■ **What you are asked to do**
This exercise needs the listing below duplicated exactly.

══════

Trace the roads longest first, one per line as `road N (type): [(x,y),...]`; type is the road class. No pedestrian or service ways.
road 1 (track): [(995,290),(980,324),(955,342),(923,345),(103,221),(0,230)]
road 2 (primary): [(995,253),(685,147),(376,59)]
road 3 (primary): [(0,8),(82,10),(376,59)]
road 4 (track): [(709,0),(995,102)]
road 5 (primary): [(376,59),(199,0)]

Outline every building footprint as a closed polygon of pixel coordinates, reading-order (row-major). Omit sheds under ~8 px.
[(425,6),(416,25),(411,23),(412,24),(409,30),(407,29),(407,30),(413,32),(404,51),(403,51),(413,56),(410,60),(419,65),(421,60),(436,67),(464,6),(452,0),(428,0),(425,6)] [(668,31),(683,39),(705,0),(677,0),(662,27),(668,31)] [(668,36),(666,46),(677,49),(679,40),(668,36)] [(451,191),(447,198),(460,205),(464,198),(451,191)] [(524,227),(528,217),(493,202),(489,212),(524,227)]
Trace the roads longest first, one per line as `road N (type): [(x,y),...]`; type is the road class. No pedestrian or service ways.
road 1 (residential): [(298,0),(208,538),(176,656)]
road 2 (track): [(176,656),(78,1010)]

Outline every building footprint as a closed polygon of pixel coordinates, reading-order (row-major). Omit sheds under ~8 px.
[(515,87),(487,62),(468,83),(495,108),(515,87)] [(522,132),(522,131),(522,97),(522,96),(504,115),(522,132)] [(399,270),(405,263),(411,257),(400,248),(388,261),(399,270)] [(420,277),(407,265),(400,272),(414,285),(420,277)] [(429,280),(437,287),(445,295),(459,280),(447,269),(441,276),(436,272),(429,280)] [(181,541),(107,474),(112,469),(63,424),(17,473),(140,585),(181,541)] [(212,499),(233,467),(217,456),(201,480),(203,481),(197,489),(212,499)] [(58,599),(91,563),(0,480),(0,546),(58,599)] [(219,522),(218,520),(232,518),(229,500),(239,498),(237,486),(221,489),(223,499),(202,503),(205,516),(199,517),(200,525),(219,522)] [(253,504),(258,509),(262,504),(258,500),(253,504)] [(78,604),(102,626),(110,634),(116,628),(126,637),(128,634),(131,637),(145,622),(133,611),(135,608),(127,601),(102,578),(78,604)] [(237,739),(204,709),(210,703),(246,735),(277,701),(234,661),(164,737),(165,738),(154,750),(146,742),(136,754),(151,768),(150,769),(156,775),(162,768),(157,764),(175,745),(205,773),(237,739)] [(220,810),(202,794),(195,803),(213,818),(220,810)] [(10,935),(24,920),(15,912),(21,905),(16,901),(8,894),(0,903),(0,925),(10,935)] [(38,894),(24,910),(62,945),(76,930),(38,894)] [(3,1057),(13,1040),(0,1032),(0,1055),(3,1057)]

══════

■ **Answer below**
Trace the roads longest first, one per line as `road N (type): [(x,y),...]`; type is the road class. No pedestrian or service ways.
road 1 (track): [(995,290),(980,324),(955,342),(923,345),(103,221),(0,230)]
road 2 (primary): [(995,253),(685,147),(376,59)]
road 3 (primary): [(0,8),(82,10),(376,59)]
road 4 (track): [(709,0),(995,102)]
road 5 (primary): [(376,59),(199,0)]

Outline every building footprint as a closed polygon of pixel coordinates, reading-order (row-major). Omit sheds under ~8 px.
[(425,6),(416,25),(411,23),(412,24),(409,30),(407,29),(407,30),(413,32),(404,51),(403,51),(413,56),(410,60),(419,65),(421,60),(436,67),(464,6),(452,0),(428,0),(425,6)] [(668,31),(683,39),(705,0),(677,0),(662,27),(668,31)] [(668,36),(666,46),(677,49),(679,40),(668,36)] [(451,191),(447,198),(460,205),(464,198),(451,191)] [(524,227),(528,217),(493,202),(489,212),(524,227)]
Trace the roads longest first, one per line as `road N (type): [(x,y),...]`; type is the road class. No pedestrian or service ways.
road 1 (residential): [(298,0),(208,538),(176,656)]
road 2 (track): [(176,656),(78,1010)]

Outline every building footprint as a closed polygon of pixel coordinates, reading-order (row-major). Omit sheds under ~8 px.
[(515,87),(487,62),(468,83),(495,108),(515,87)] [(522,132),(522,131),(522,97),(522,96),(504,115),(522,132)] [(399,270),(405,263),(411,257),(400,248),(388,261),(399,270)] [(420,277),(407,265),(400,272),(414,285),(420,277)] [(429,280),(437,287),(445,295),(459,280),(447,269),(441,276),(436,272),(429,280)] [(181,541),(107,474),(112,469),(63,424),(17,473),(140,585),(181,541)] [(212,499),(233,467),(217,456),(201,480),(203,481),(197,489),(212,499)] [(58,599),(91,563),(0,480),(0,546),(58,599)] [(219,522),(218,520),(232,518),(229,500),(239,498),(237,486),(221,489),(223,499),(202,503),(205,516),(199,517),(200,525),(219,522)] [(253,504),(258,509),(262,504),(258,500),(253,504)] [(78,604),(102,626),(110,634),(116,628),(126,637),(128,634),(131,637),(145,622),(133,611),(135,608),(127,601),(102,578),(78,604)] [(237,739),(204,709),(210,703),(246,735),(277,701),(234,661),(164,737),(165,738),(154,750),(146,742),(136,754),(151,768),(150,769),(156,775),(162,768),(157,764),(175,745),(205,773),(237,739)] [(220,810),(202,794),(195,803),(213,818),(220,810)] [(10,935),(24,920),(15,912),(21,905),(16,901),(8,894),(0,903),(0,925),(10,935)] [(38,894),(24,910),(62,945),(76,930),(38,894)] [(3,1057),(13,1040),(0,1032),(0,1055),(3,1057)]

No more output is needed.